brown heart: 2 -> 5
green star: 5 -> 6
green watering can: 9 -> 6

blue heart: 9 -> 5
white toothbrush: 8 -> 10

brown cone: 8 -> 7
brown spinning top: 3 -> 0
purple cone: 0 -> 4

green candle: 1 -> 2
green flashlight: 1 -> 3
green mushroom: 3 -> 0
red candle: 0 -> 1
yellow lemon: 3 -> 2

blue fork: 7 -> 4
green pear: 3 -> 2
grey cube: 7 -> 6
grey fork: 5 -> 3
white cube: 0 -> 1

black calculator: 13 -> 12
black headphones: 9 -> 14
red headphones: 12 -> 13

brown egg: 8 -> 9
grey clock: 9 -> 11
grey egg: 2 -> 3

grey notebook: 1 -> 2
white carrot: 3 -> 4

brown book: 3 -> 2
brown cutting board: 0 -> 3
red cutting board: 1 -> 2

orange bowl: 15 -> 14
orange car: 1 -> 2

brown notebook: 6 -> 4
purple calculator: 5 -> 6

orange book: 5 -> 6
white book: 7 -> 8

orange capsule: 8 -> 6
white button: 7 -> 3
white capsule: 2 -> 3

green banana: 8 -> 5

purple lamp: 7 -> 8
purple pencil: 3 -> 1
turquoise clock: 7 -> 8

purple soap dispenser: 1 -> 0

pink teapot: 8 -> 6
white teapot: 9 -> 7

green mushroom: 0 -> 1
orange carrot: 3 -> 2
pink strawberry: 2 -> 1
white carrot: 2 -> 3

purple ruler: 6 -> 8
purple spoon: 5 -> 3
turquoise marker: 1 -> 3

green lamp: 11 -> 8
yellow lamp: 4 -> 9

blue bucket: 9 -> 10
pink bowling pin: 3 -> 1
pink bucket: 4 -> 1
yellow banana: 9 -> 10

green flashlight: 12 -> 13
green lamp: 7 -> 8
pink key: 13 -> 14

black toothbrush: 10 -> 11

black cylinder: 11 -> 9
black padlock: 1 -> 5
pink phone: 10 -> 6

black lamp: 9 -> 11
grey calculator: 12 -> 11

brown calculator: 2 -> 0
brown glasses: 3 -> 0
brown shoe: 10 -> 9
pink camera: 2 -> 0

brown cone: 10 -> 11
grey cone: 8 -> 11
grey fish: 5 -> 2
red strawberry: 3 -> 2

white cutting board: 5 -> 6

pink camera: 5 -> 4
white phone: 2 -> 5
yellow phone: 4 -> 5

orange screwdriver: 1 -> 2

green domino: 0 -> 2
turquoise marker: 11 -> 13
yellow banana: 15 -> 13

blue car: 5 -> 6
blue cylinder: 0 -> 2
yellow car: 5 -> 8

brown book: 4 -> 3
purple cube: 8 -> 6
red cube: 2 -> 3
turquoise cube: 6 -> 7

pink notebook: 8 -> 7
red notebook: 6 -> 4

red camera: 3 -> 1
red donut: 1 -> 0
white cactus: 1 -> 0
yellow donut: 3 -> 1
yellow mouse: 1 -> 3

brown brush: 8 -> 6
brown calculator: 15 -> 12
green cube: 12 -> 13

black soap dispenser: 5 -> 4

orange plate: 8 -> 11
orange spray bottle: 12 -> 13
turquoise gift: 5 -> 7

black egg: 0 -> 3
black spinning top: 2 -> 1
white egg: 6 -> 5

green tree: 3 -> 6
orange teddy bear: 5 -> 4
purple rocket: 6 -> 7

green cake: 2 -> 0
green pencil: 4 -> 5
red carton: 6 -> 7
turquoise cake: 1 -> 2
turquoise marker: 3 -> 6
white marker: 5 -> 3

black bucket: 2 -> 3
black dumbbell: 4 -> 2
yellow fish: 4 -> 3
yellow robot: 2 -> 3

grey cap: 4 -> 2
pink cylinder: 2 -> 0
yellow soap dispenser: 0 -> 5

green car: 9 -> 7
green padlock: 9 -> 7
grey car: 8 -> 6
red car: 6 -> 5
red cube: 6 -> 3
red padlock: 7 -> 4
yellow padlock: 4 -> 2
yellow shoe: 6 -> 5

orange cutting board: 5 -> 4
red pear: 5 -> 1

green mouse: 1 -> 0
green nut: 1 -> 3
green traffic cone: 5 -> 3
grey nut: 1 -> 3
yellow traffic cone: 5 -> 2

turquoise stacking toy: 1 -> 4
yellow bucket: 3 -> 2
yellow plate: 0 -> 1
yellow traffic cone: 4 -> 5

##########

TASK ITEM:
Write out the records in full, exactly as they appear above.

RESPONSE TO THE TASK:
brown heart: 2 -> 5
green star: 5 -> 6
green watering can: 9 -> 6

blue heart: 9 -> 5
white toothbrush: 8 -> 10

brown cone: 8 -> 7
brown spinning top: 3 -> 0
purple cone: 0 -> 4

green candle: 1 -> 2
green flashlight: 1 -> 3
green mushroom: 3 -> 0
red candle: 0 -> 1
yellow lemon: 3 -> 2

blue fork: 7 -> 4
green pear: 3 -> 2
grey cube: 7 -> 6
grey fork: 5 -> 3
white cube: 0 -> 1

black calculator: 13 -> 12
black headphones: 9 -> 14
red headphones: 12 -> 13

brown egg: 8 -> 9
grey clock: 9 -> 11
grey egg: 2 -> 3

grey notebook: 1 -> 2
white carrot: 3 -> 4

brown book: 3 -> 2
brown cutting board: 0 -> 3
red cutting board: 1 -> 2

orange bowl: 15 -> 14
orange car: 1 -> 2

brown notebook: 6 -> 4
purple calculator: 5 -> 6

orange book: 5 -> 6
white book: 7 -> 8

orange capsule: 8 -> 6
white button: 7 -> 3
white capsule: 2 -> 3

green banana: 8 -> 5

purple lamp: 7 -> 8
purple pencil: 3 -> 1
turquoise clock: 7 -> 8

purple soap dispenser: 1 -> 0

pink teapot: 8 -> 6
white teapot: 9 -> 7

green mushroom: 0 -> 1
orange carrot: 3 -> 2
pink strawberry: 2 -> 1
white carrot: 2 -> 3

purple ruler: 6 -> 8
purple spoon: 5 -> 3
turquoise marker: 1 -> 3

green lamp: 11 -> 8
yellow lamp: 4 -> 9

blue bucket: 9 -> 10
pink bowling pin: 3 -> 1
pink bucket: 4 -> 1
yellow banana: 9 -> 10

green flashlight: 12 -> 13
green lamp: 7 -> 8
pink key: 13 -> 14

black toothbrush: 10 -> 11

black cylinder: 11 -> 9
black padlock: 1 -> 5
pink phone: 10 -> 6

black lamp: 9 -> 11
grey calculator: 12 -> 11

brown calculator: 2 -> 0
brown glasses: 3 -> 0
brown shoe: 10 -> 9
pink camera: 2 -> 0

brown cone: 10 -> 11
grey cone: 8 -> 11
grey fish: 5 -> 2
red strawberry: 3 -> 2

white cutting board: 5 -> 6

pink camera: 5 -> 4
white phone: 2 -> 5
yellow phone: 4 -> 5

orange screwdriver: 1 -> 2

green domino: 0 -> 2
turquoise marker: 11 -> 13
yellow banana: 15 -> 13

blue car: 5 -> 6
blue cylinder: 0 -> 2
yellow car: 5 -> 8

brown book: 4 -> 3
purple cube: 8 -> 6
red cube: 2 -> 3
turquoise cube: 6 -> 7

pink notebook: 8 -> 7
red notebook: 6 -> 4

red camera: 3 -> 1
red donut: 1 -> 0
white cactus: 1 -> 0
yellow donut: 3 -> 1
yellow mouse: 1 -> 3

brown brush: 8 -> 6
brown calculator: 15 -> 12
green cube: 12 -> 13

black soap dispenser: 5 -> 4

orange plate: 8 -> 11
orange spray bottle: 12 -> 13
turquoise gift: 5 -> 7

black egg: 0 -> 3
black spinning top: 2 -> 1
white egg: 6 -> 5

green tree: 3 -> 6
orange teddy bear: 5 -> 4
purple rocket: 6 -> 7

green cake: 2 -> 0
green pencil: 4 -> 5
red carton: 6 -> 7
turquoise cake: 1 -> 2
turquoise marker: 3 -> 6
white marker: 5 -> 3

black bucket: 2 -> 3
black dumbbell: 4 -> 2
yellow fish: 4 -> 3
yellow robot: 2 -> 3

grey cap: 4 -> 2
pink cylinder: 2 -> 0
yellow soap dispenser: 0 -> 5

green car: 9 -> 7
green padlock: 9 -> 7
grey car: 8 -> 6
red car: 6 -> 5
red cube: 6 -> 3
red padlock: 7 -> 4
yellow padlock: 4 -> 2
yellow shoe: 6 -> 5

orange cutting board: 5 -> 4
red pear: 5 -> 1

green mouse: 1 -> 0
green nut: 1 -> 3
green traffic cone: 5 -> 3
grey nut: 1 -> 3
yellow traffic cone: 5 -> 2

turquoise stacking toy: 1 -> 4
yellow bucket: 3 -> 2
yellow plate: 0 -> 1
yellow traffic cone: 4 -> 5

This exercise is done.